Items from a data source
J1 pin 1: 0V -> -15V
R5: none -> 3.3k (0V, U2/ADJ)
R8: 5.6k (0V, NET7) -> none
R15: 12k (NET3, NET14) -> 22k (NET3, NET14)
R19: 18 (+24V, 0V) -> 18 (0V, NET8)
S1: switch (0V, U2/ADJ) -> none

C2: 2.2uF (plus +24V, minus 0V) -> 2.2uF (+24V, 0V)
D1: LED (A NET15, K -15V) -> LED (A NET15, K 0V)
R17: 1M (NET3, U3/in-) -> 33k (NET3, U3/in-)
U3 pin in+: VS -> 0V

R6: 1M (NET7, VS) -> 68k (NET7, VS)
==
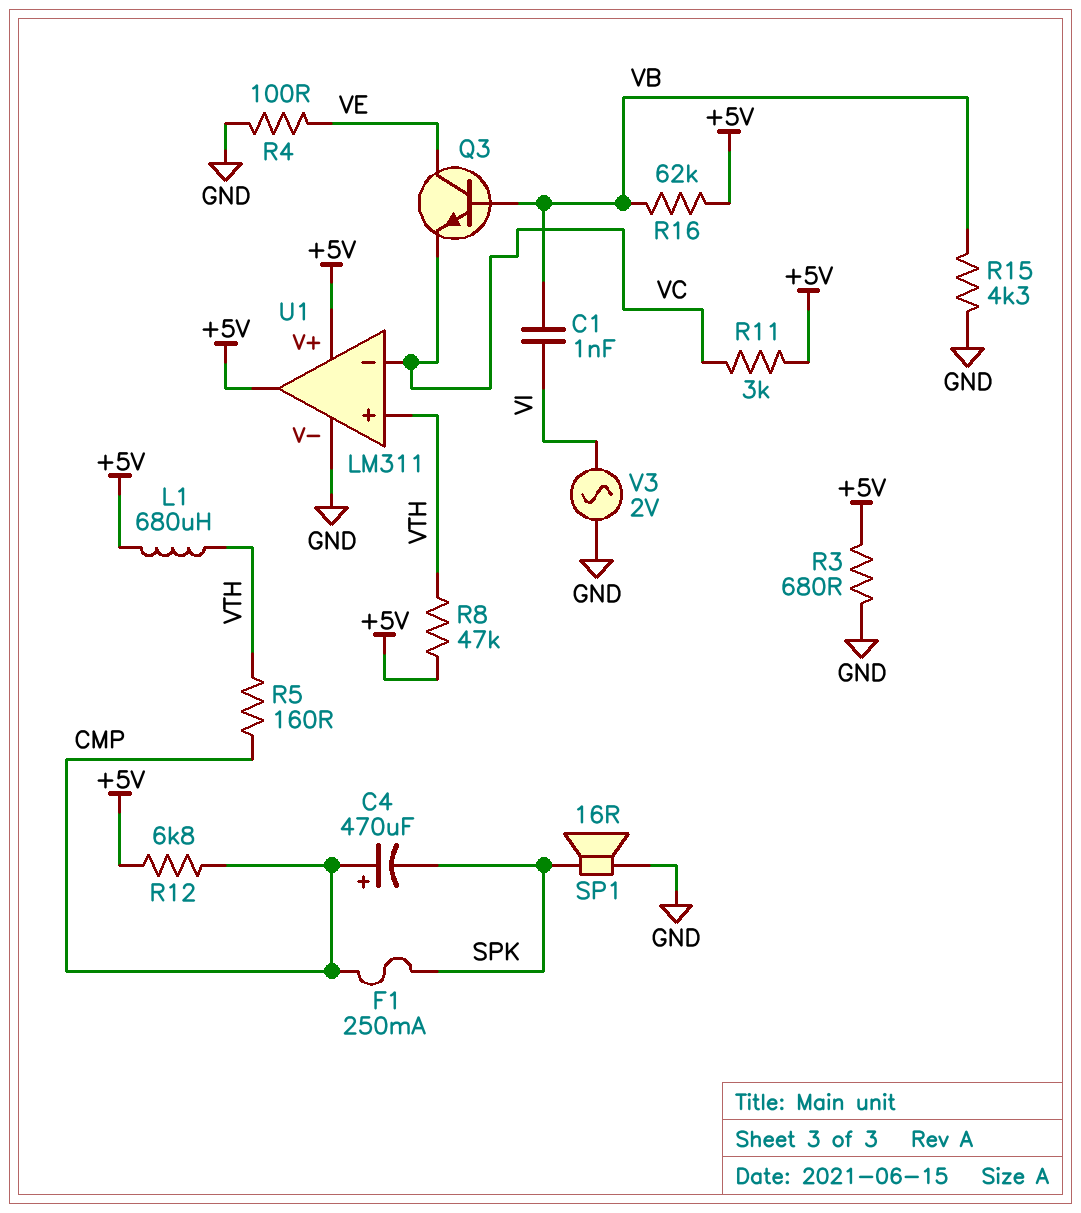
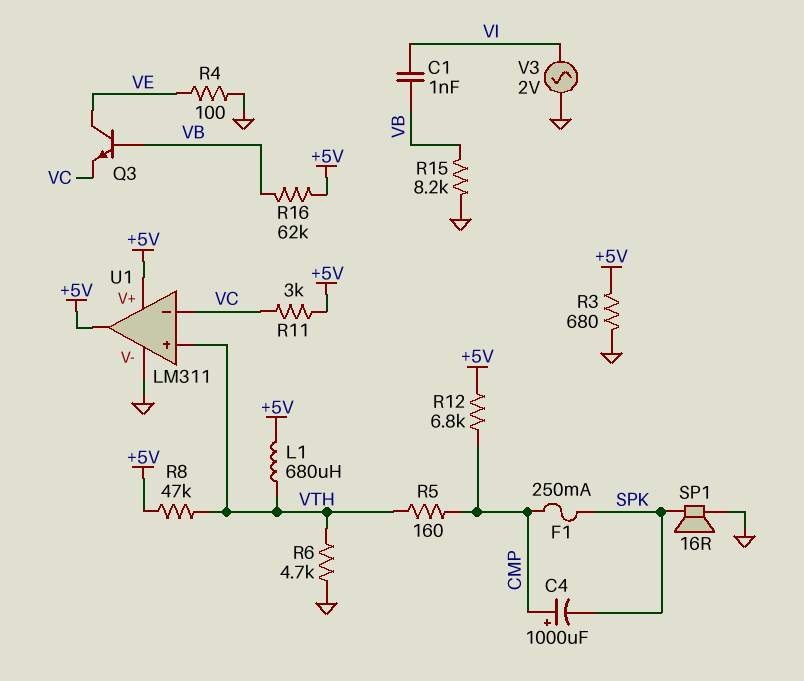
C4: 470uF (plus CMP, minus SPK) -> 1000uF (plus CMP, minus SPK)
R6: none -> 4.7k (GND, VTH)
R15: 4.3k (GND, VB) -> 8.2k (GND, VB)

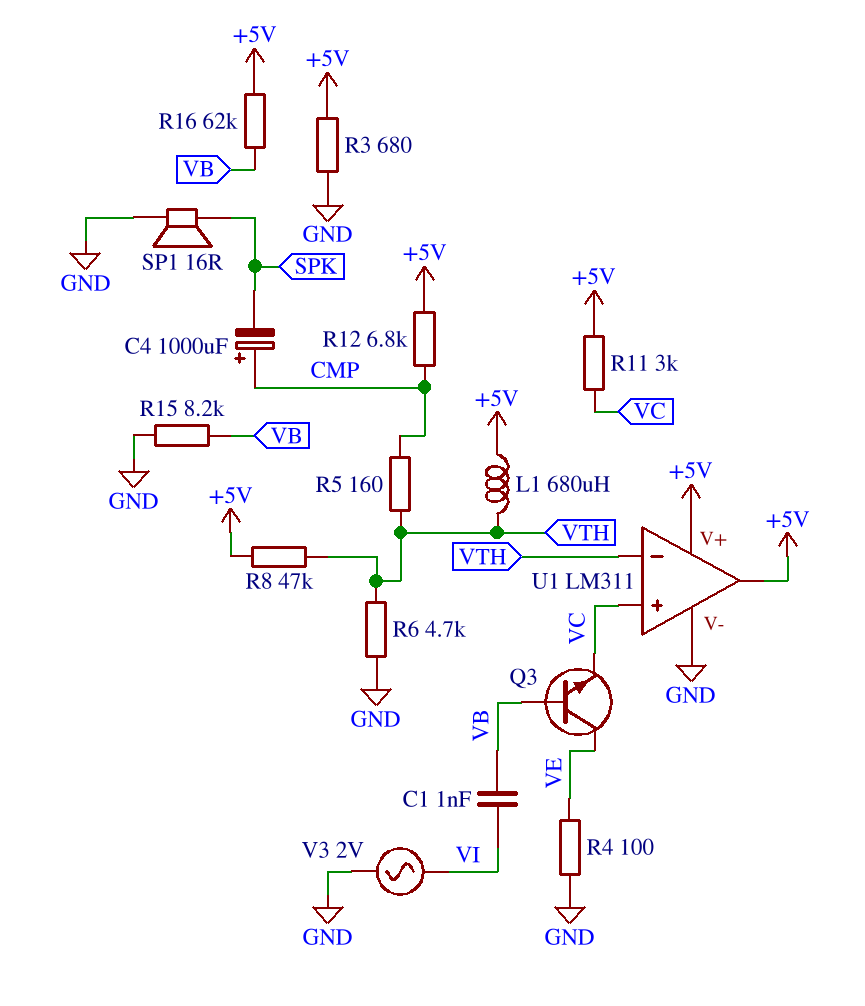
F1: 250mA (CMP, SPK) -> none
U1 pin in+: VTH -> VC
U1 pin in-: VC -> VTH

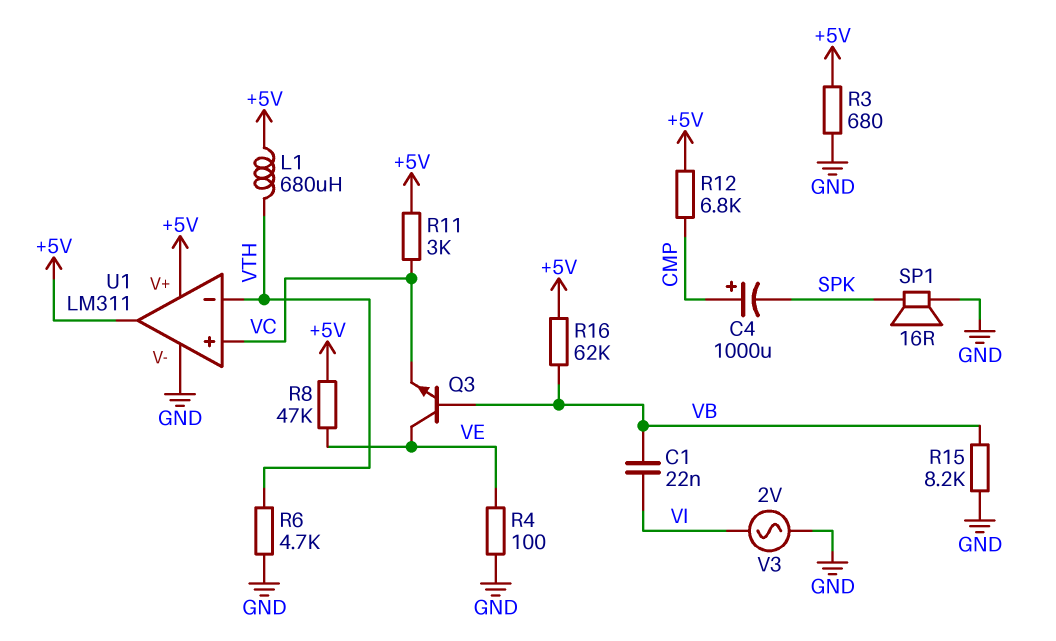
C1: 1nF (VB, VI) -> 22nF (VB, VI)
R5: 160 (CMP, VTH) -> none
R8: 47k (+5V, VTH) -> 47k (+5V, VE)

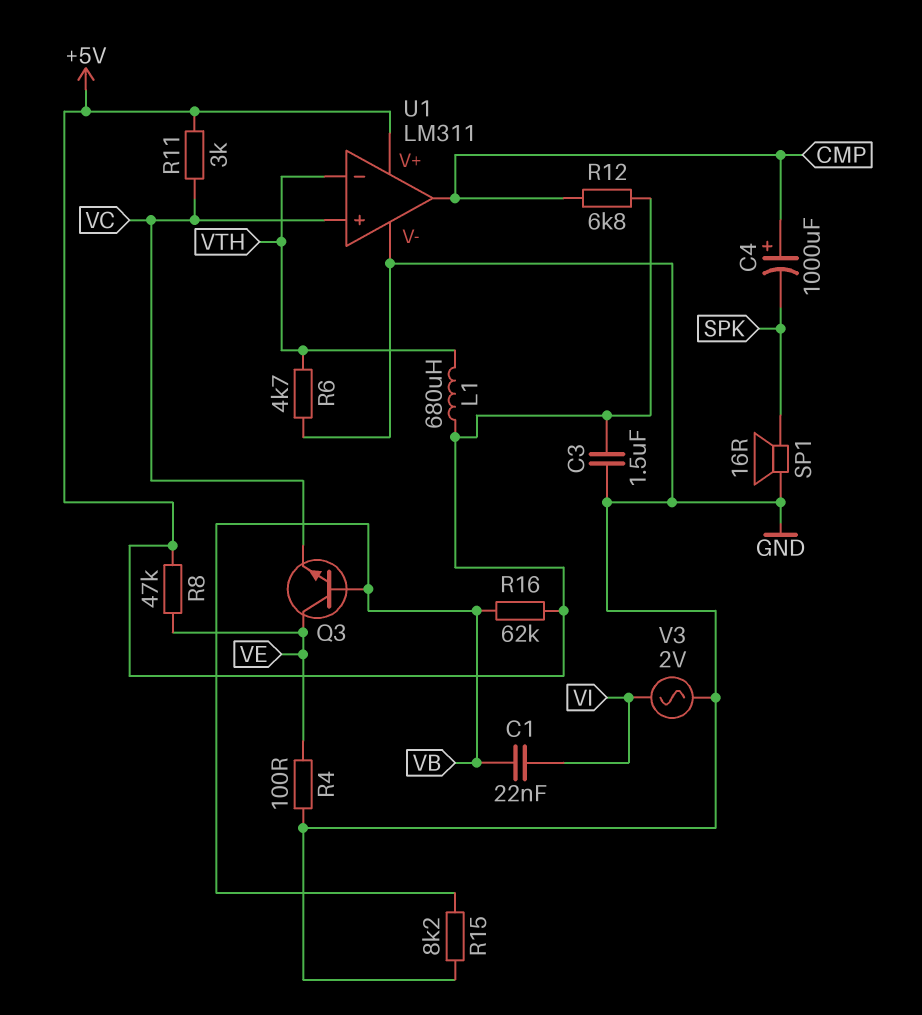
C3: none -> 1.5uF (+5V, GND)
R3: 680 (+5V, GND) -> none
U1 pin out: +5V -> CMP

WHAT IS EXPECTED>
In the records above, the line with "R5: none -> 3.3k (0V, U2/ADJ)" marks the start and the line with "R6: 1M (NET7, VS) -> 68k (NET7, VS)" marks the end; copy that stretch exactly, both lines included, and nothing else.

WRITTEN ANSWER>
R5: none -> 3.3k (0V, U2/ADJ)
R8: 5.6k (0V, NET7) -> none
R15: 12k (NET3, NET14) -> 22k (NET3, NET14)
R19: 18 (+24V, 0V) -> 18 (0V, NET8)
S1: switch (0V, U2/ADJ) -> none

C2: 2.2uF (plus +24V, minus 0V) -> 2.2uF (+24V, 0V)
D1: LED (A NET15, K -15V) -> LED (A NET15, K 0V)
R17: 1M (NET3, U3/in-) -> 33k (NET3, U3/in-)
U3 pin in+: VS -> 0V

R6: 1M (NET7, VS) -> 68k (NET7, VS)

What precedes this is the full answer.